Without the images, repeat every line of the listing exactly.
+ + +
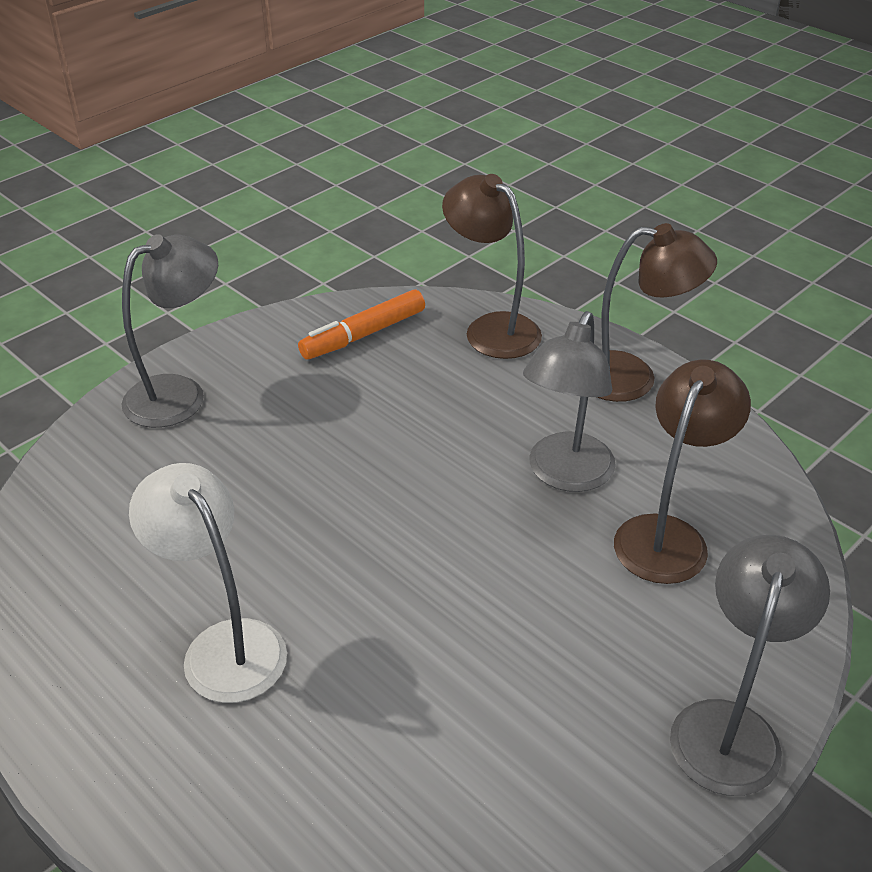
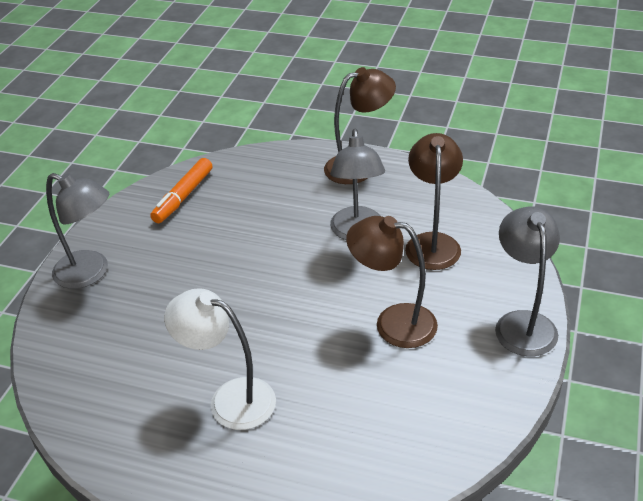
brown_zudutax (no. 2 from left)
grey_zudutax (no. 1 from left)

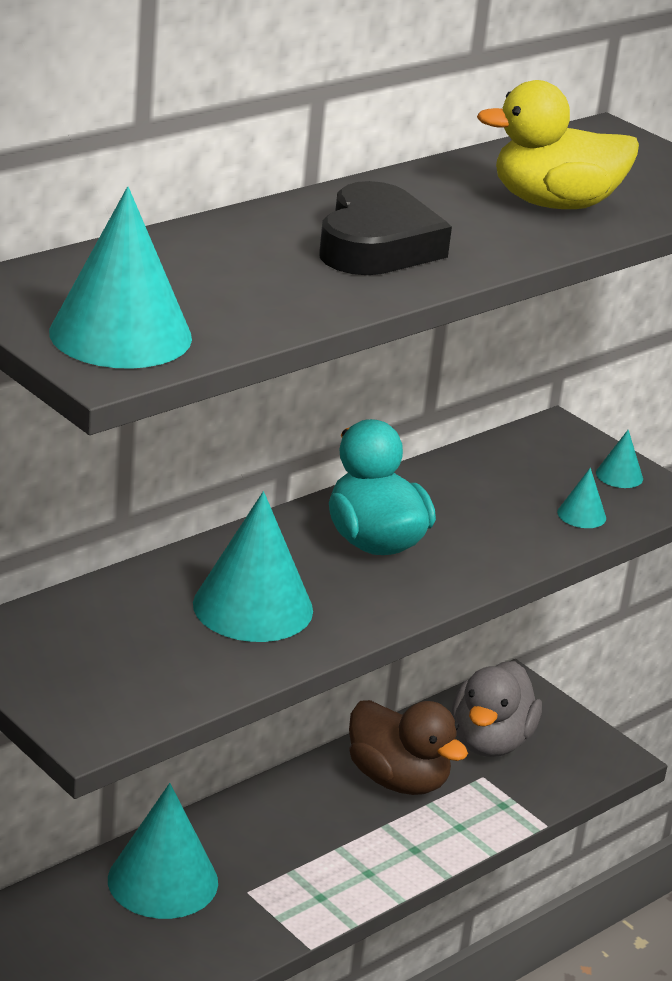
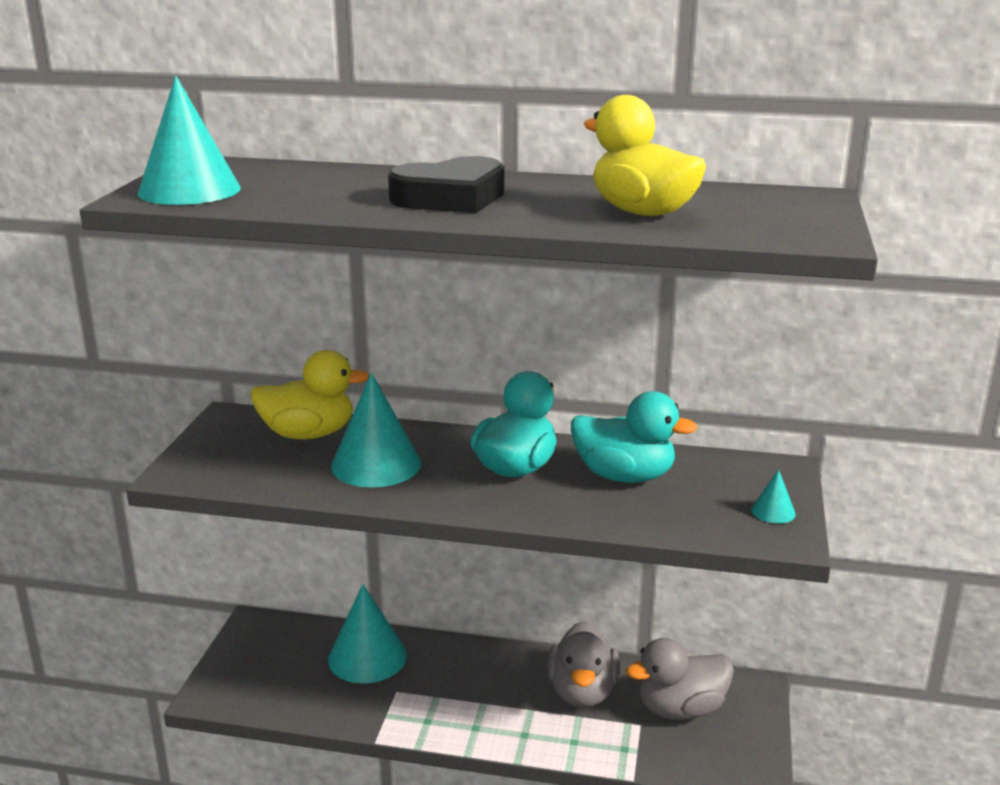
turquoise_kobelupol (no. 4 from left in the first image)
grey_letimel (no. 1 from left)
yellow_letimel (no. 1 from left)
turquoise_letimel (no. 2 from left)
+ + +
# [REPLY TO THE EXERCISE]
brown_zudutax (no. 2 from left)
grey_zudutax (no. 1 from left)

turquoise_kobelupol (no. 4 from left in the first image)
grey_letimel (no. 1 from left)
yellow_letimel (no. 1 from left)
turquoise_letimel (no. 2 from left)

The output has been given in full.